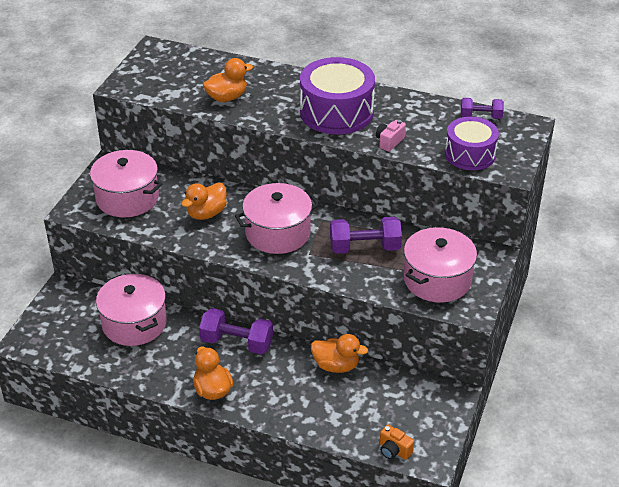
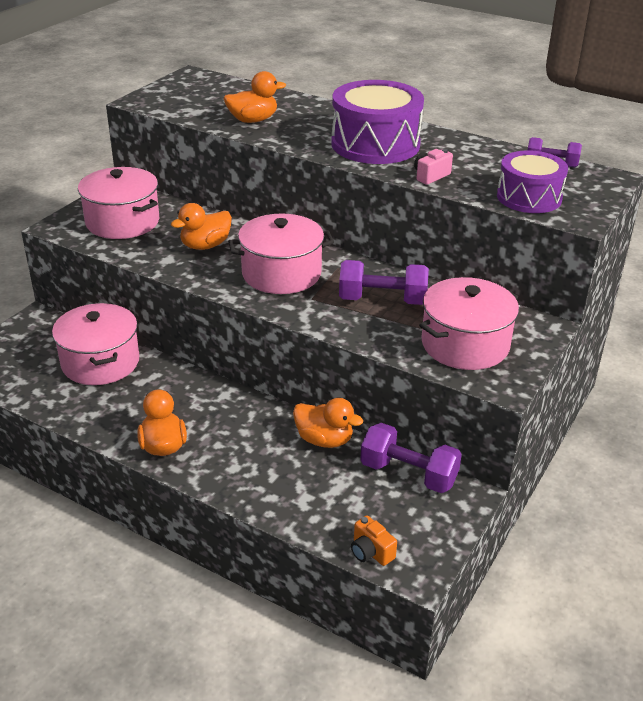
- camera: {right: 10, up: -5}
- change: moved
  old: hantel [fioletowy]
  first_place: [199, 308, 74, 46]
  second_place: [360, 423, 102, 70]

-=-=-=-=-

--- Description of the task ---
Reproduce, with no other lines, the one containing "old: hantel [fioletowy]" and all lines after it through the end of the data above.

--- The answer ---
  old: hantel [fioletowy]
  first_place: [199, 308, 74, 46]
  second_place: [360, 423, 102, 70]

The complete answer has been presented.